▶ [TASK DETAILS]
Only the lines from the one containing "red trapezoid: (190, 73)" to the end of the records belong in the output; print them exactly.

▶ [SUPPLIED DATA]
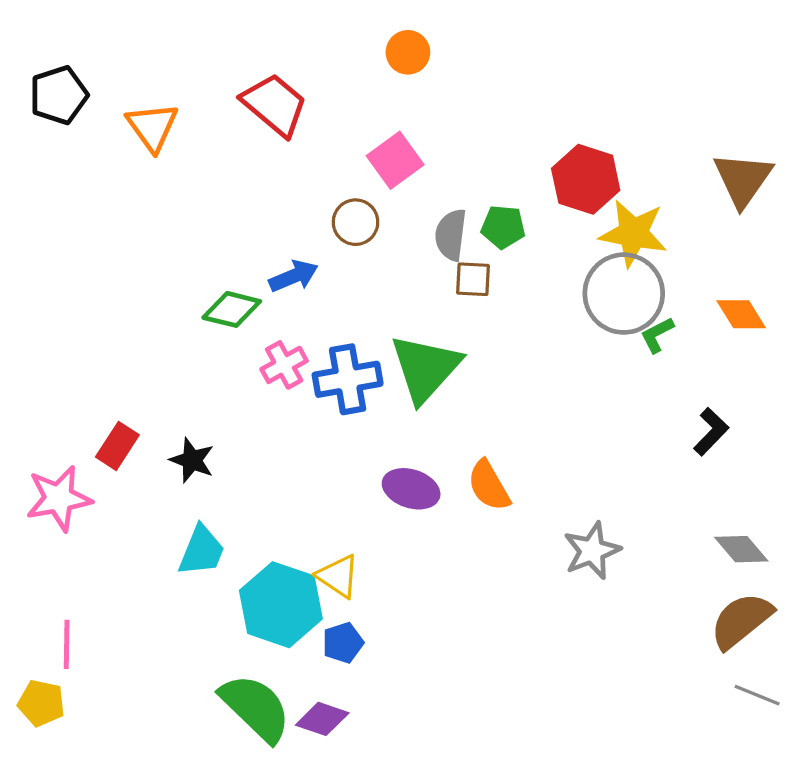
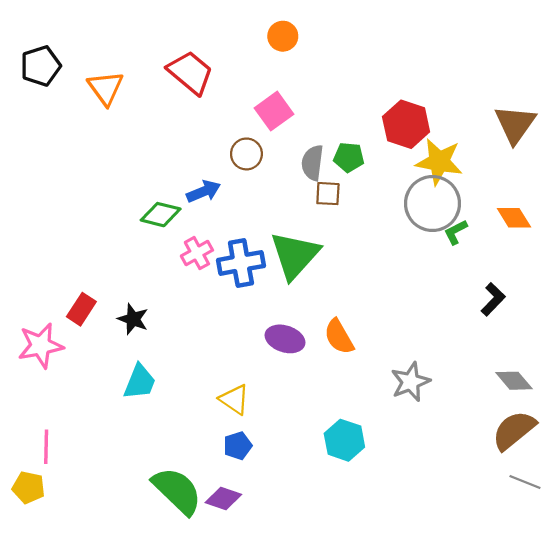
cyan hexagon: (281, 605) -> (344, 440), moved, size x0.7

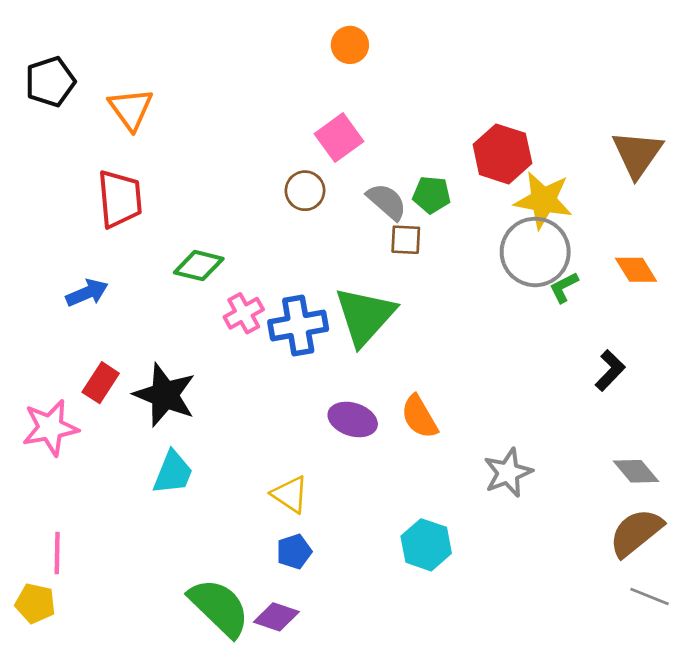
red trapezoid: (190, 73) -> (120, 199), moved, turned 45
gray semicircle: (313, 163) -> (387, 202), turned 124
blue arrow: (204, 191) -> (87, 293), moved
black star: (133, 319) -> (165, 395), size x1.6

▶ [OUTPUT OF THE EXERCISE]
red trapezoid: (190, 73) -> (120, 199), moved, turned 45
gray semicircle: (313, 163) -> (387, 202), turned 124
blue arrow: (204, 191) -> (87, 293), moved
black star: (133, 319) -> (165, 395), size x1.6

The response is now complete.